(Entries from a dataset)
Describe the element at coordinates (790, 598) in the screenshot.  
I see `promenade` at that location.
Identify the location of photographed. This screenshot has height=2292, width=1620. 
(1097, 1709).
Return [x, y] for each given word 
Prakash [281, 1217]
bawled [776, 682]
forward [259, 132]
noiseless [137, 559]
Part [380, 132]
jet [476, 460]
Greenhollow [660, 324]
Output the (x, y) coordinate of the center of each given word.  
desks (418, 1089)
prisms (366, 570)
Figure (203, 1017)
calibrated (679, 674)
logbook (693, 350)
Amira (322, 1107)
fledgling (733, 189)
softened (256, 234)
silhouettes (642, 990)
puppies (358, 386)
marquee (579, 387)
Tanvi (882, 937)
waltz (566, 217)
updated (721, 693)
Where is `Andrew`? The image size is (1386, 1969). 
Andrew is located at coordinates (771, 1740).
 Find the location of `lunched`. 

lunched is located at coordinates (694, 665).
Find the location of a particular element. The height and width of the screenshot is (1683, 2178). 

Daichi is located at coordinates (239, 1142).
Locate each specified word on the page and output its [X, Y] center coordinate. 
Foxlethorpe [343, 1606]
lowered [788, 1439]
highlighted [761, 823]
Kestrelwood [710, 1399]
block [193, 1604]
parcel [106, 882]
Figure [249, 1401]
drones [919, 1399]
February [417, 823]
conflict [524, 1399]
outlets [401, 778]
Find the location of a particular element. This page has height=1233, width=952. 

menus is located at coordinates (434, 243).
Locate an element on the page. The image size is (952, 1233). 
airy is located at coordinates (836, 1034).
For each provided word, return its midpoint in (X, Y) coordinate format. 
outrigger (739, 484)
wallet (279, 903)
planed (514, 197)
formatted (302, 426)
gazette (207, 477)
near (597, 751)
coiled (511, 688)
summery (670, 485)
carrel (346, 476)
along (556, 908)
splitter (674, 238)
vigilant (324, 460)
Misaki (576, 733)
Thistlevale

To be done:
Write out the lines from the line with "Find the location of a particular element. The" to the line with "February [417, 823]", inclusive of both, reproducing each one exactly as it appears.

Result for this exercise:
Find the location of a particular element. The height and width of the screenshot is (1683, 2178). 

Daichi is located at coordinates (239, 1142).
Locate each specified word on the page and output its [X, Y] center coordinate. 
Foxlethorpe [343, 1606]
lowered [788, 1439]
highlighted [761, 823]
Kestrelwood [710, 1399]
block [193, 1604]
parcel [106, 882]
Figure [249, 1401]
drones [919, 1399]
February [417, 823]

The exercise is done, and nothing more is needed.